Brief: For this exercise, return exactly the lines of the material below that begin at the one with "(606, 410) = (496, 216): yellow" and stop after the one with "(950, 506) = (210, 208): green".

Input records:
────────────────
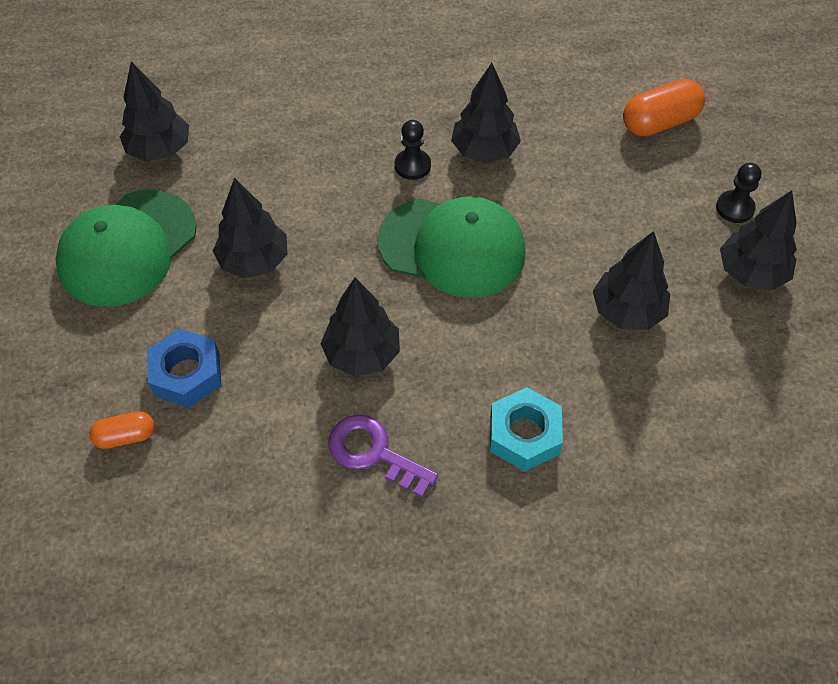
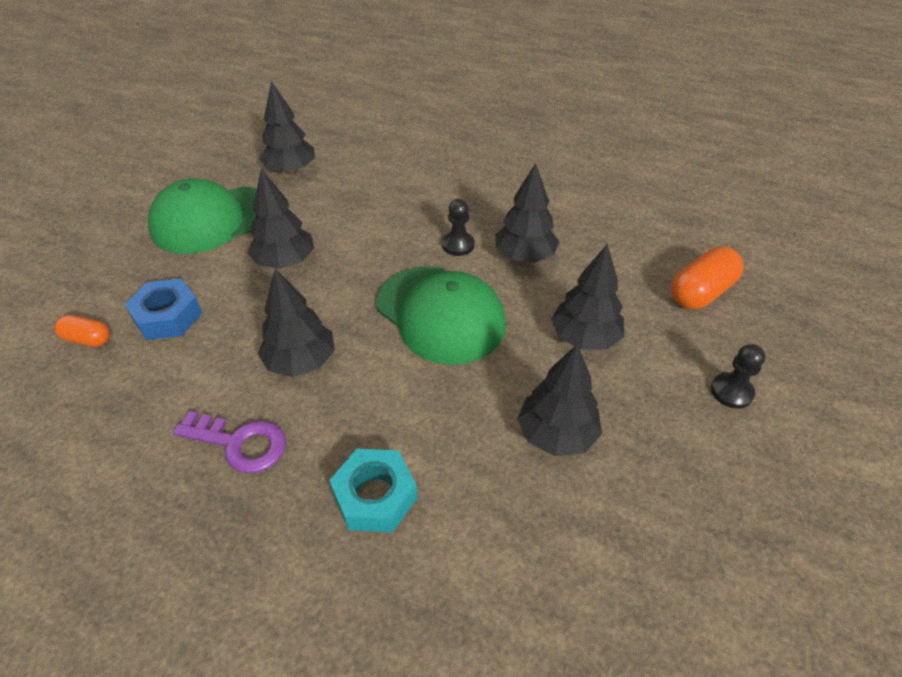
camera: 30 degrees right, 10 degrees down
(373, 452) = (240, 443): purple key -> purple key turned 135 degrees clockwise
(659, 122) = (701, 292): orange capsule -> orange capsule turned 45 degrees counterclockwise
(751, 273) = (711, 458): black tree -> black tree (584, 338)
────────────────
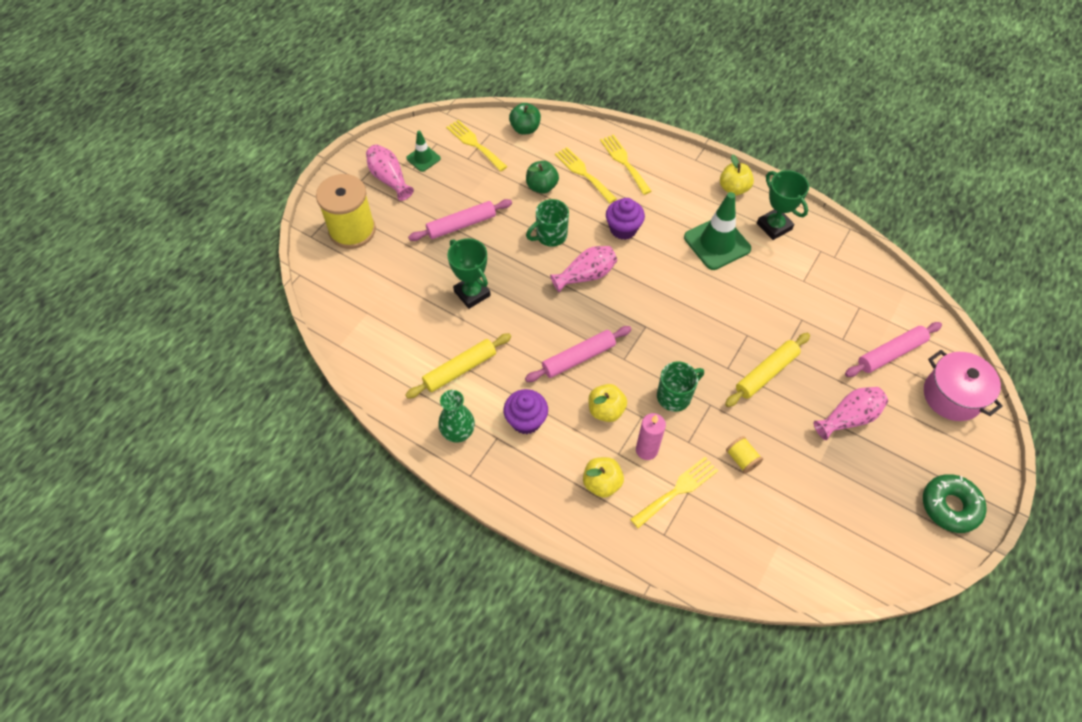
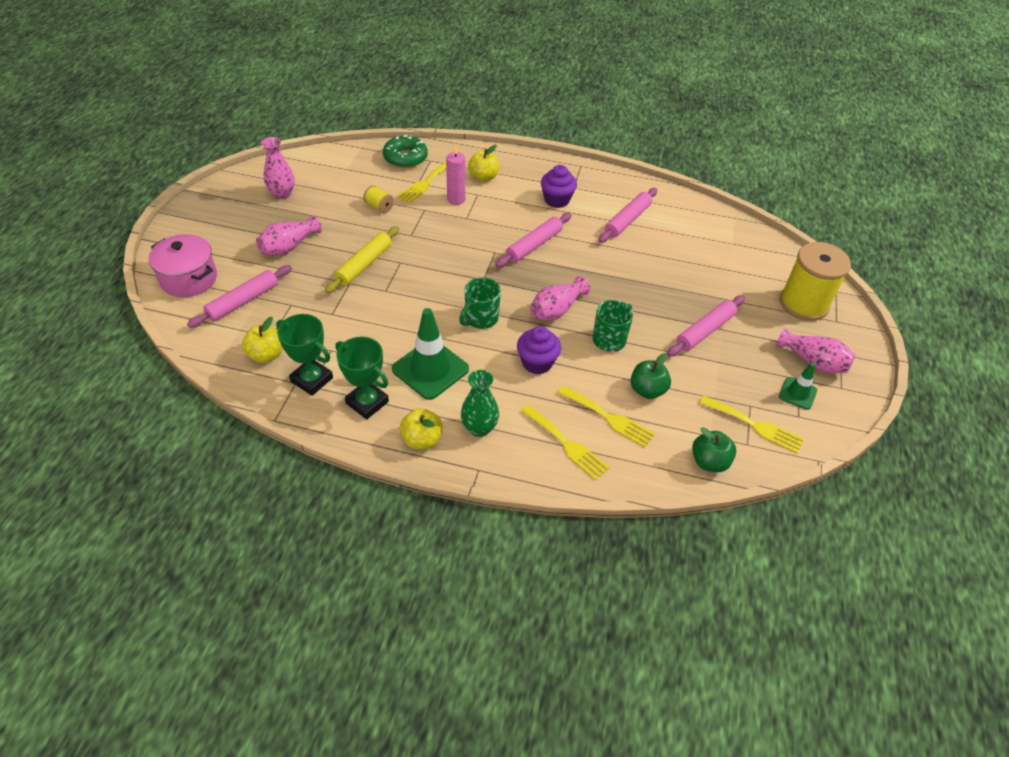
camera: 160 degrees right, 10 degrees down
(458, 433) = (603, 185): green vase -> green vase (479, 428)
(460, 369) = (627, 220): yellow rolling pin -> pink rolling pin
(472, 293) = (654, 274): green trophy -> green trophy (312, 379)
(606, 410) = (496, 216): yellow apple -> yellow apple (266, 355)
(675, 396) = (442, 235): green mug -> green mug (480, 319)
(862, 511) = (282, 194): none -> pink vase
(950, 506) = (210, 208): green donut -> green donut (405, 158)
────────────────
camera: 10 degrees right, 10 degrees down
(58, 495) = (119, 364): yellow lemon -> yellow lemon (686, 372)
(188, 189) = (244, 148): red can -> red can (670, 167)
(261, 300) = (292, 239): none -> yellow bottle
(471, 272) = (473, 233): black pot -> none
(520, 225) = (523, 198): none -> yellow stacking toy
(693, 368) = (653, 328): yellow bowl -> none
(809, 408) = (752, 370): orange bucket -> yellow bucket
────────────────
Task response:
(606, 410) = (496, 216): yellow apple -> yellow apple (266, 355)
(675, 396) = (442, 235): green mug -> green mug (480, 319)
(862, 511) = (282, 194): none -> pink vase
(950, 506) = (210, 208): green donut -> green donut (405, 158)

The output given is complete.